• WORK TO BE COMPLETED:
For the string "JACK", search the entries below and copy every line where it appears.

• Before-and-after change records:
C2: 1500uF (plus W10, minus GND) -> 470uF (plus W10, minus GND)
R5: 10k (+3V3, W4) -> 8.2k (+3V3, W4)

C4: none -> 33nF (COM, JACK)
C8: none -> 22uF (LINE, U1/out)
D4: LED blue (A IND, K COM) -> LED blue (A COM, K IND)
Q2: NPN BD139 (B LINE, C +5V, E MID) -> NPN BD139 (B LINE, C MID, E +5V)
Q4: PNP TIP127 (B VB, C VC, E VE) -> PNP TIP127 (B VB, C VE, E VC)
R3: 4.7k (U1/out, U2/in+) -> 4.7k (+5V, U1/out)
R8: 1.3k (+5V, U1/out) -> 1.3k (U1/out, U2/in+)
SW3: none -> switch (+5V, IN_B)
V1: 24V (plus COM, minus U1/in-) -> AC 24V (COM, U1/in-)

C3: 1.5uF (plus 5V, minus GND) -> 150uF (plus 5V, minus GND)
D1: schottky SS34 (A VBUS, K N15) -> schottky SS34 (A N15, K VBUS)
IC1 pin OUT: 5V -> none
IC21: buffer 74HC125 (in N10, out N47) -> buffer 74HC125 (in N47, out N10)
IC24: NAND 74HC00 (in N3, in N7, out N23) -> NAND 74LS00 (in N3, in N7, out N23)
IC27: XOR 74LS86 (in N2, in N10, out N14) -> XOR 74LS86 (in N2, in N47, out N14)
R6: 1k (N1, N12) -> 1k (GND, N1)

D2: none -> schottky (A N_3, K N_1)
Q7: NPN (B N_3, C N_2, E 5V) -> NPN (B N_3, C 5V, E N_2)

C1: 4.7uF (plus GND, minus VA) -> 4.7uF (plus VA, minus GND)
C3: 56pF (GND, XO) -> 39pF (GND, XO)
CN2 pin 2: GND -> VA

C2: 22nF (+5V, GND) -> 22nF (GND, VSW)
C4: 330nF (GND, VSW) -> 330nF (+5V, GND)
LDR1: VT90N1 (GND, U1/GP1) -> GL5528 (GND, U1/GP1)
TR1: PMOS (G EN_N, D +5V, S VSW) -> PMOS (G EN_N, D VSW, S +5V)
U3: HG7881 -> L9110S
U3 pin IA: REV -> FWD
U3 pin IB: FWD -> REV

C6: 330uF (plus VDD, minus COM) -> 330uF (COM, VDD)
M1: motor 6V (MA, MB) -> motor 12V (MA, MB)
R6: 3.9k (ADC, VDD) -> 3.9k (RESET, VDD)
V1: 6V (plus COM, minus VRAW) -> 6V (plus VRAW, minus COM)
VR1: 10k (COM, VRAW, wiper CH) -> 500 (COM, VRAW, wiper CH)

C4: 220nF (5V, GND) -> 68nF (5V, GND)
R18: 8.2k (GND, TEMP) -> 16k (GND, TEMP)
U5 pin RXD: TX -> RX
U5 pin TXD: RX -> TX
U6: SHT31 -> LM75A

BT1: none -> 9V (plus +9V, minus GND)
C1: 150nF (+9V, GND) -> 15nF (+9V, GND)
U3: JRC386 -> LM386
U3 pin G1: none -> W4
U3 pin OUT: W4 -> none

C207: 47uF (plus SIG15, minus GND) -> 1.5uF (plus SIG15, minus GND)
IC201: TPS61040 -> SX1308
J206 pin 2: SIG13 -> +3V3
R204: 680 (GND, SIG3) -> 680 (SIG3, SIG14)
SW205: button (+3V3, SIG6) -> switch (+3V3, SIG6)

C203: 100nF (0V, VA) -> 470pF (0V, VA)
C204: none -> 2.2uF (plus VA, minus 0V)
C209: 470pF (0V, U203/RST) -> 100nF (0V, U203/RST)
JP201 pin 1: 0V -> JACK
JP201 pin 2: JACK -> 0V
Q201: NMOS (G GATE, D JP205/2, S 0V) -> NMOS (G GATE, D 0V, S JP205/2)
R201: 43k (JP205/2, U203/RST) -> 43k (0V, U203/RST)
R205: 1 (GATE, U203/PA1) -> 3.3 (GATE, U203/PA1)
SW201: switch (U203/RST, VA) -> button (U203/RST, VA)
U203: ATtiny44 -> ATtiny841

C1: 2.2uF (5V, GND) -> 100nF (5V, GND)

• RESPONSE BOX:
C4: none -> 33nF (COM, JACK)
JP201 pin 1: 0V -> JACK
JP201 pin 2: JACK -> 0V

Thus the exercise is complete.